YOUR ASSIGNMENT
Write out each record below exactly, but not the pictures.

*** MATERIAL SHOWN Section Begins ***

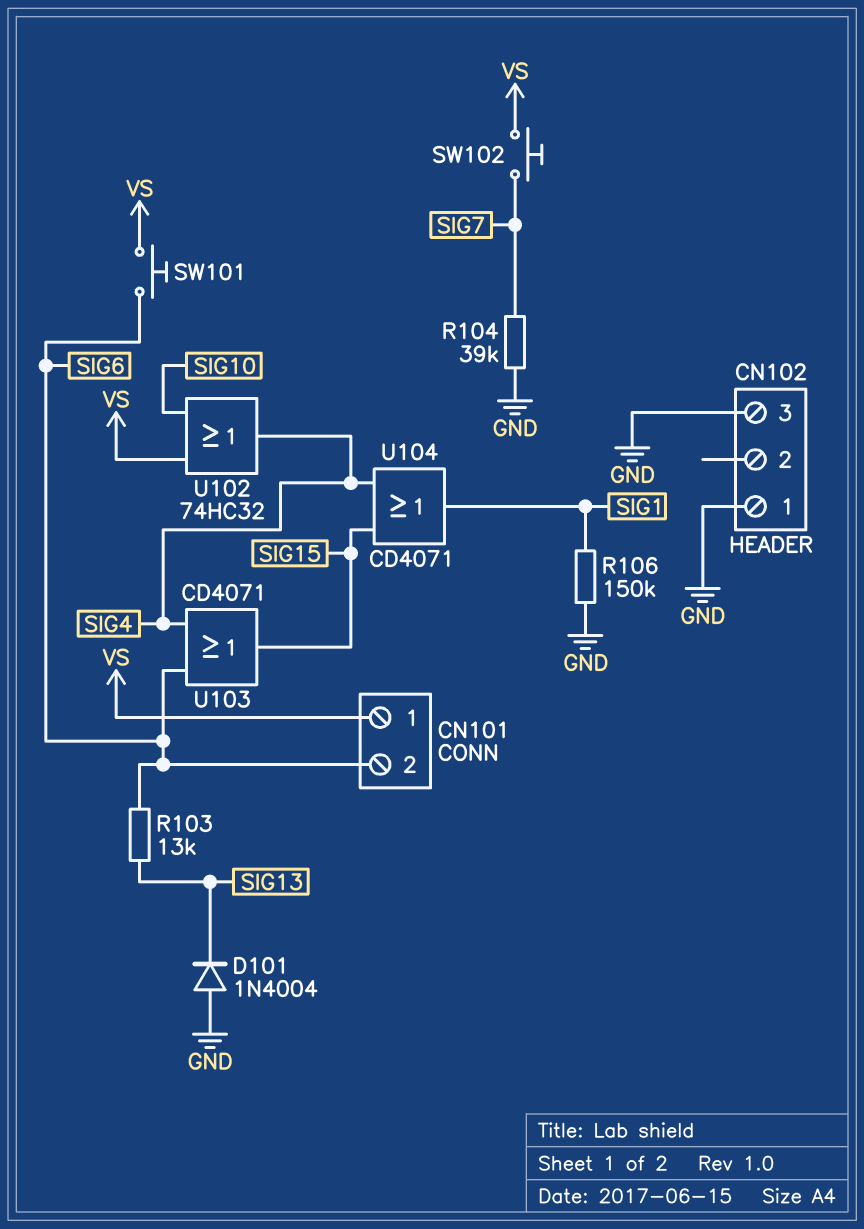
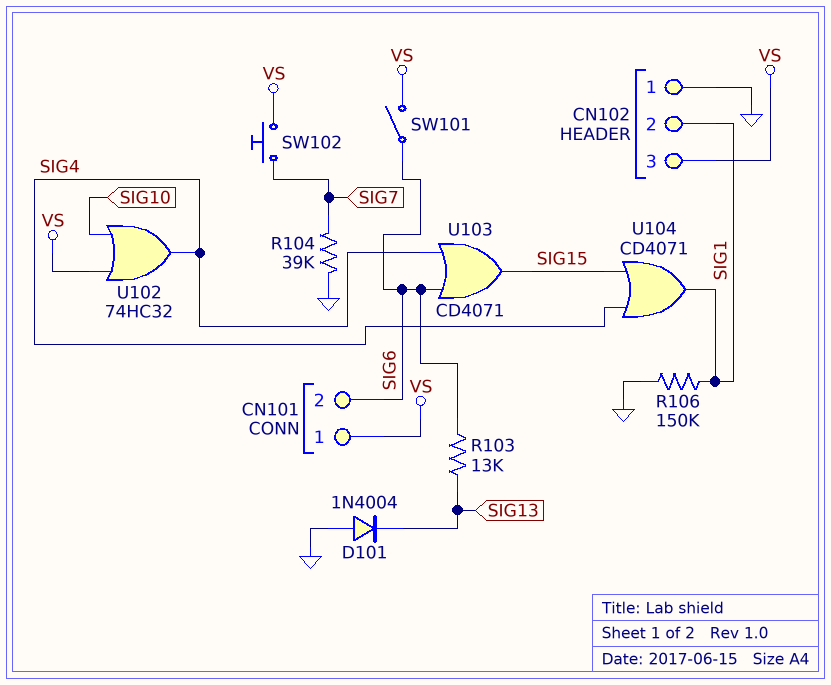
CN102 pin 2: none -> SIG1
CN102 pin 3: GND -> VS
SW101: button (SIG6, VS) -> switch (SIG6, VS)

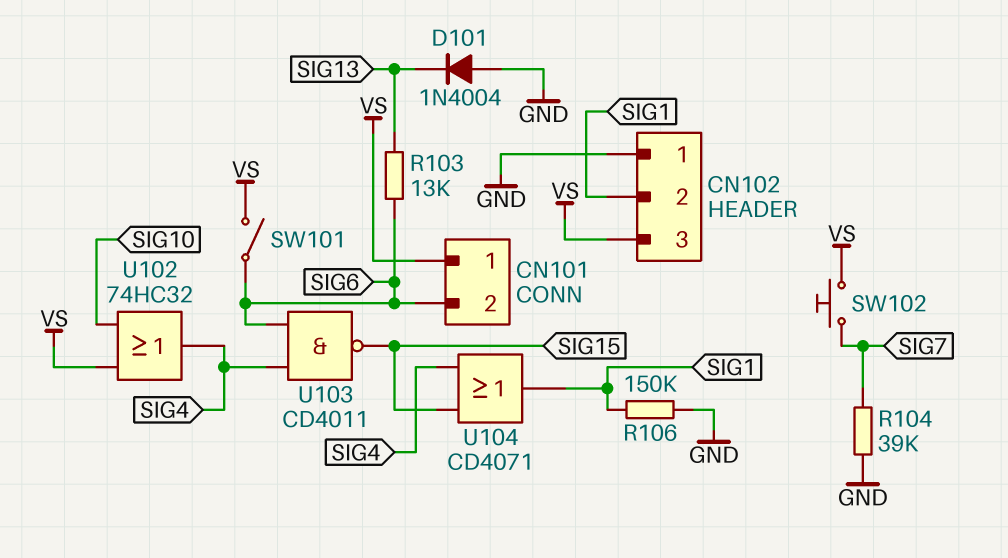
U103: OR CD4071 (in SIG4, in SIG6, out SIG15) -> NAND CD4011 (in SIG4, in SIG6, out SIG15)

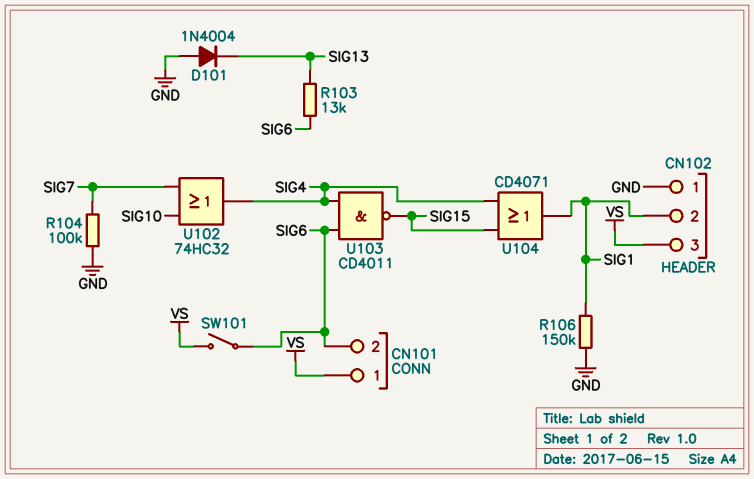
R104: 39k (GND, SIG7) -> 100k (GND, SIG7)
SW102: button (SIG7, VS) -> none
U102: OR 74HC32 (in SIG10, in VS, out SIG4) -> OR 74HC32 (in SIG7, in SIG10, out SIG4)

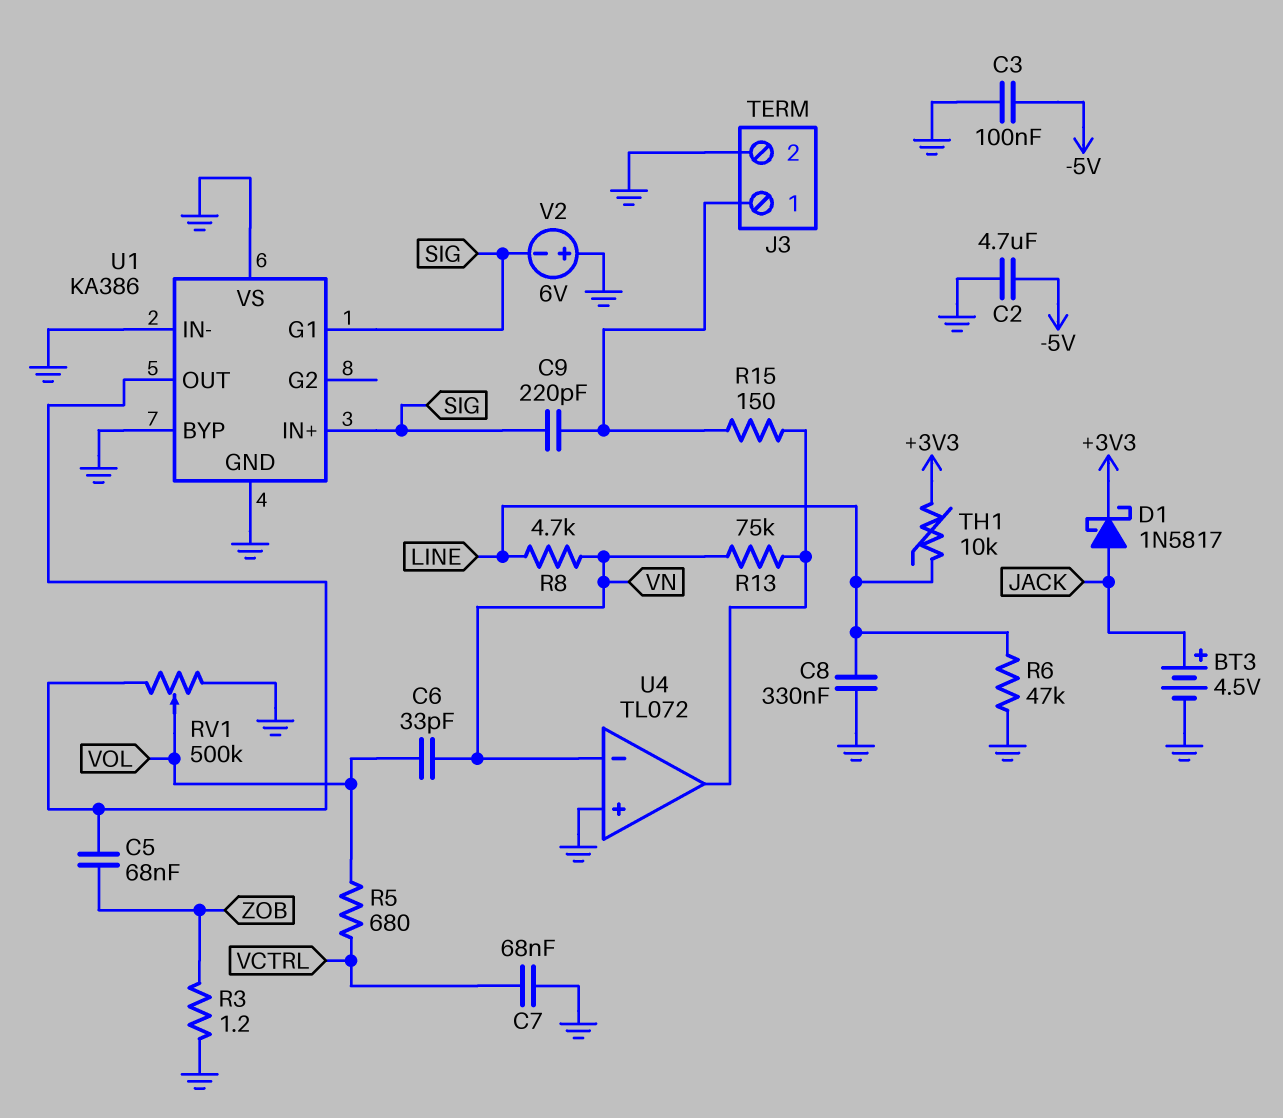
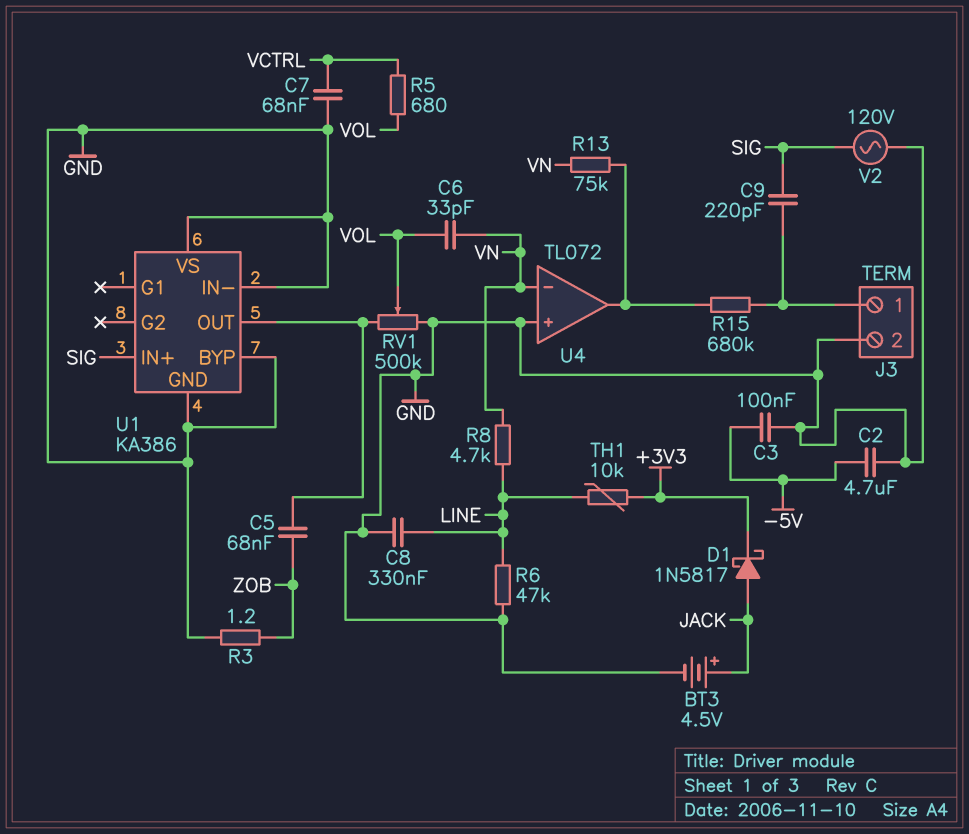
R15: 150 (J3/1, U4/out) -> 680k (J3/1, U4/out)
U1 pin G1: SIG -> none
V2: 6V (plus GND, minus SIG) -> AC 120V (GND, SIG)

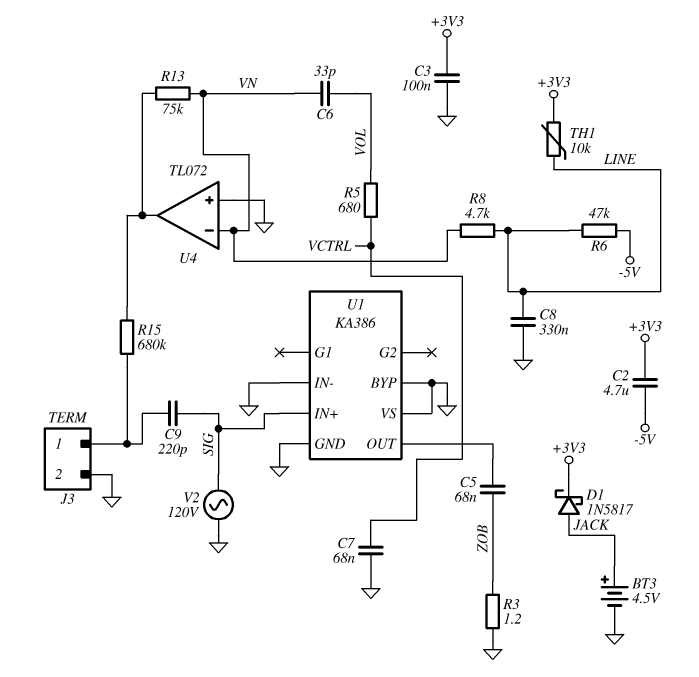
C2: 4.7uF (-5V, GND) -> 4.7uF (+3V3, -5V)
C3: 100nF (-5V, GND) -> 100nF (+3V3, GND)
R6: 47k (GND, LINE) -> 47k (-5V, LINE)
RV1: 500k (GND, U1/OUT, wiper VOL) -> none

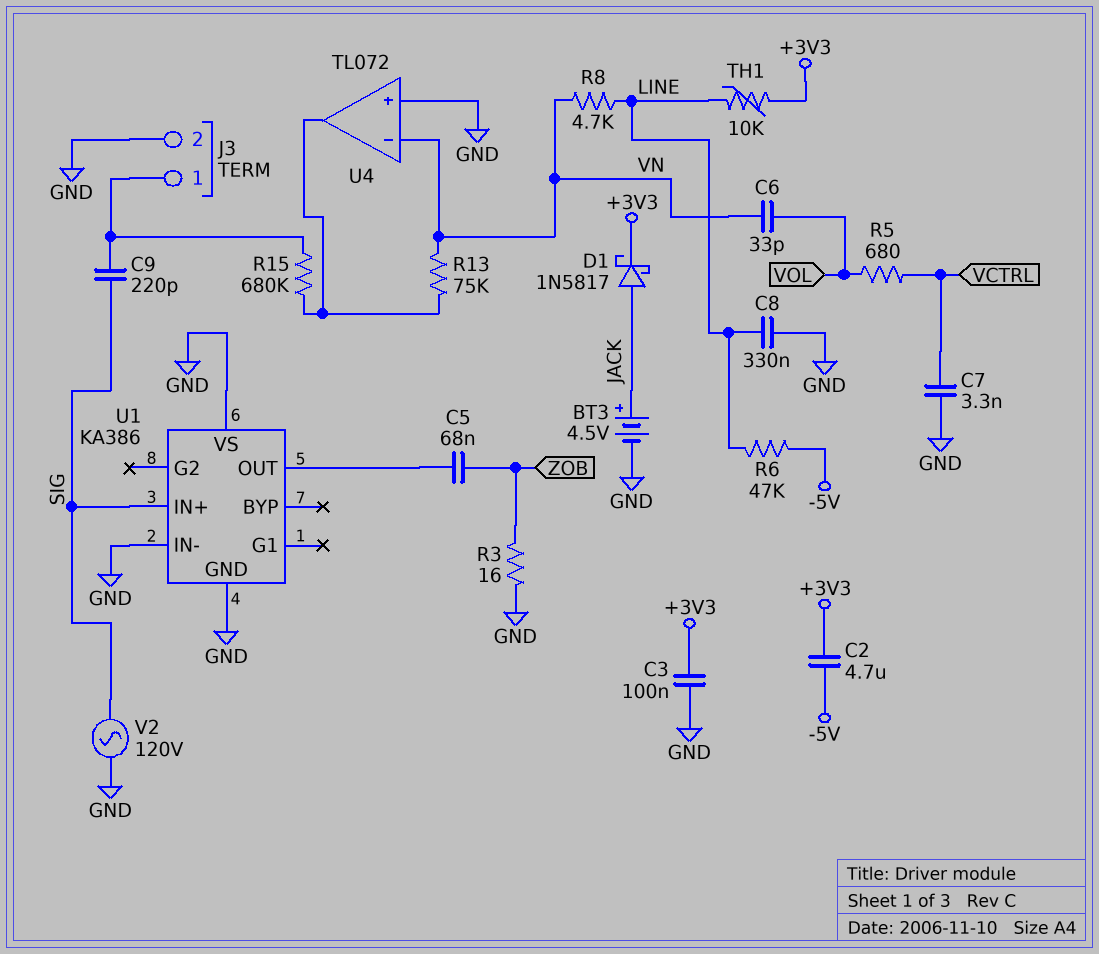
C7: 68nF (GND, VCTRL) -> 3.3nF (GND, VCTRL)
R3: 1.2 (GND, ZOB) -> 16 (GND, ZOB)
U1 pin BYP: GND -> none

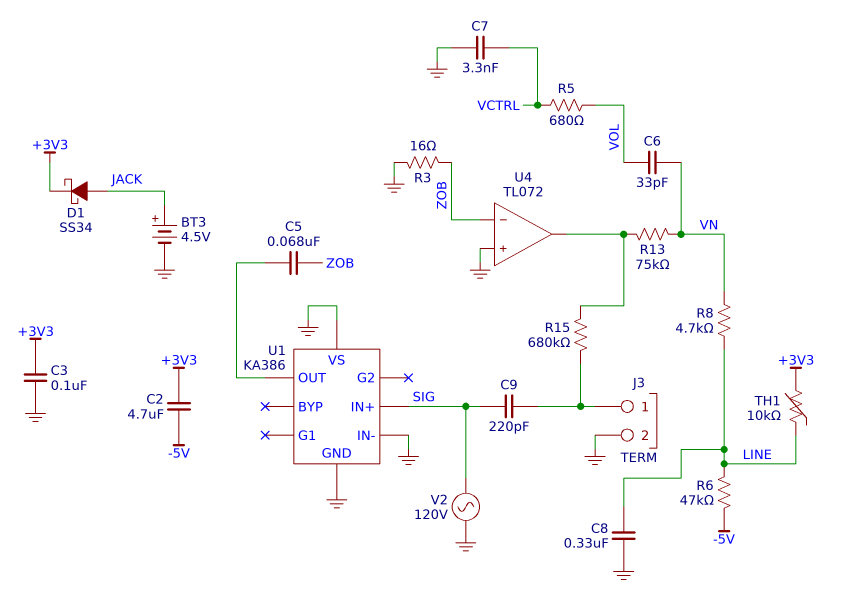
D1: schottky 1N5817 (A JACK, K +3V3) -> schottky SS34 (A JACK, K +3V3)
U4 pin in-: VN -> ZOB

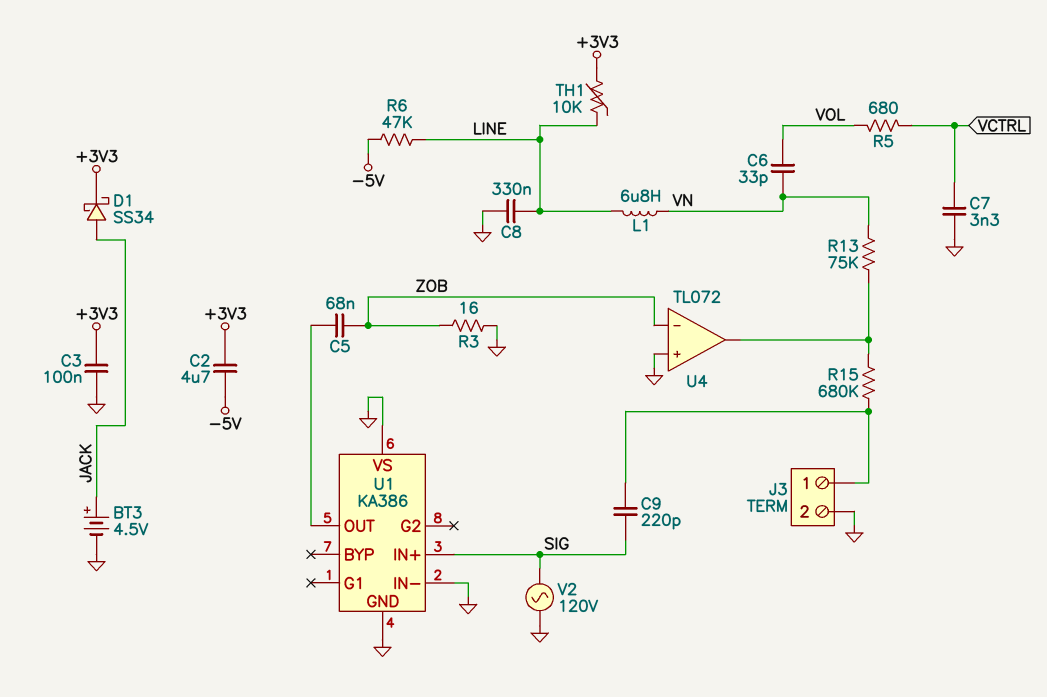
L1: none -> 6.8uH (LINE, VN)
R8: 4.7k (LINE, VN) -> none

*** MATERIAL SHOWN Section Ends ***

RESPONSE BELOW
CN102 pin 2: none -> SIG1
CN102 pin 3: GND -> VS
SW101: button (SIG6, VS) -> switch (SIG6, VS)

U103: OR CD4071 (in SIG4, in SIG6, out SIG15) -> NAND CD4011 (in SIG4, in SIG6, out SIG15)

R104: 39k (GND, SIG7) -> 100k (GND, SIG7)
SW102: button (SIG7, VS) -> none
U102: OR 74HC32 (in SIG10, in VS, out SIG4) -> OR 74HC32 (in SIG7, in SIG10, out SIG4)

R15: 150 (J3/1, U4/out) -> 680k (J3/1, U4/out)
U1 pin G1: SIG -> none
V2: 6V (plus GND, minus SIG) -> AC 120V (GND, SIG)

C2: 4.7uF (-5V, GND) -> 4.7uF (+3V3, -5V)
C3: 100nF (-5V, GND) -> 100nF (+3V3, GND)
R6: 47k (GND, LINE) -> 47k (-5V, LINE)
RV1: 500k (GND, U1/OUT, wiper VOL) -> none

C7: 68nF (GND, VCTRL) -> 3.3nF (GND, VCTRL)
R3: 1.2 (GND, ZOB) -> 16 (GND, ZOB)
U1 pin BYP: GND -> none

D1: schottky 1N5817 (A JACK, K +3V3) -> schottky SS34 (A JACK, K +3V3)
U4 pin in-: VN -> ZOB

L1: none -> 6.8uH (LINE, VN)
R8: 4.7k (LINE, VN) -> none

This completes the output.